Aim of the task: For this exercise, write out each entry below exactly, omitting the images.

Before-and-after change records:
###
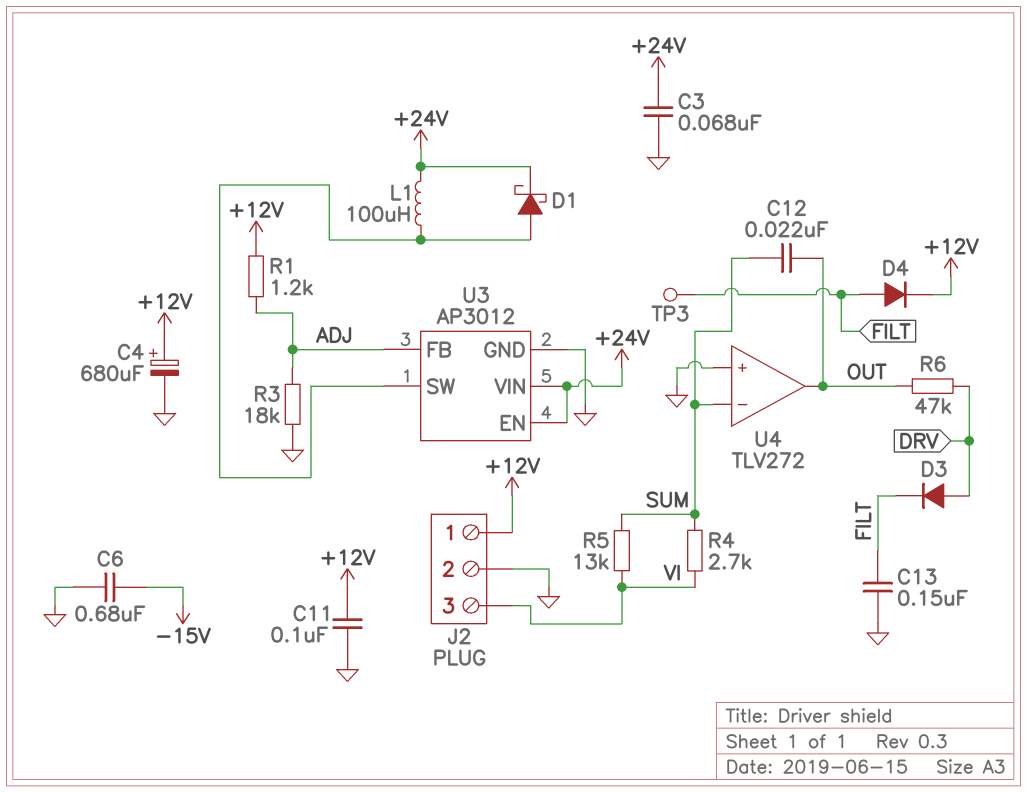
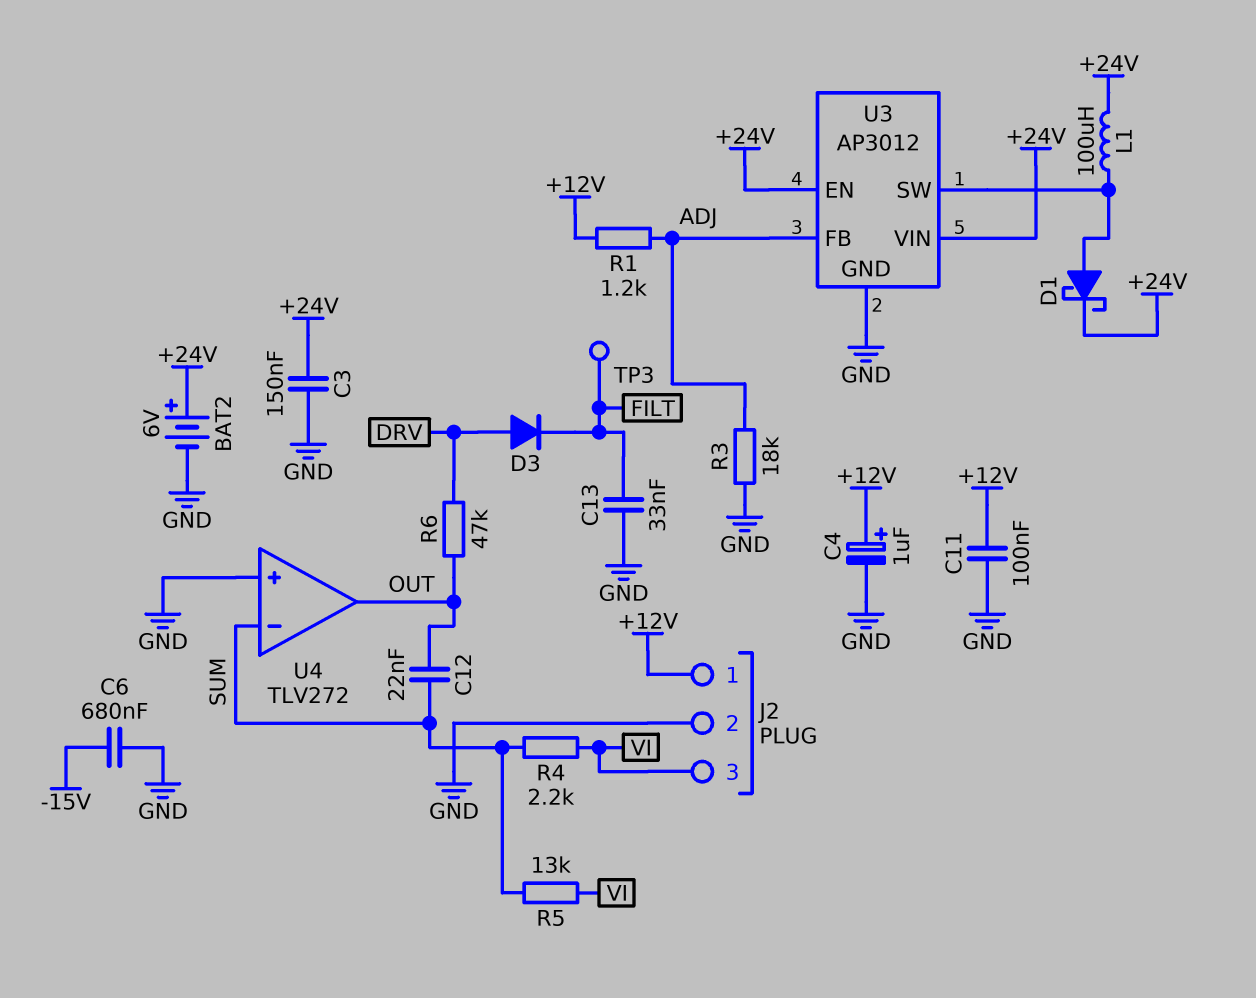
BAT2: none -> 6V (plus +24V, minus GND)
C3: 68nF (+24V, GND) -> 150nF (+24V, GND)
C4: 680uF (plus +12V, minus GND) -> 1uF (plus +12V, minus GND)
C13: 150nF (FILT, GND) -> 33nF (FILT, GND)
D4: diode (A FILT, K +12V) -> none
R4: 2.7k (SUM, VI) -> 2.2k (SUM, VI)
###
Task output:
BAT2: none -> 6V (plus +24V, minus GND)
C3: 68nF (+24V, GND) -> 150nF (+24V, GND)
C4: 680uF (plus +12V, minus GND) -> 1uF (plus +12V, minus GND)
C13: 150nF (FILT, GND) -> 33nF (FILT, GND)
D4: diode (A FILT, K +12V) -> none
R4: 2.7k (SUM, VI) -> 2.2k (SUM, VI)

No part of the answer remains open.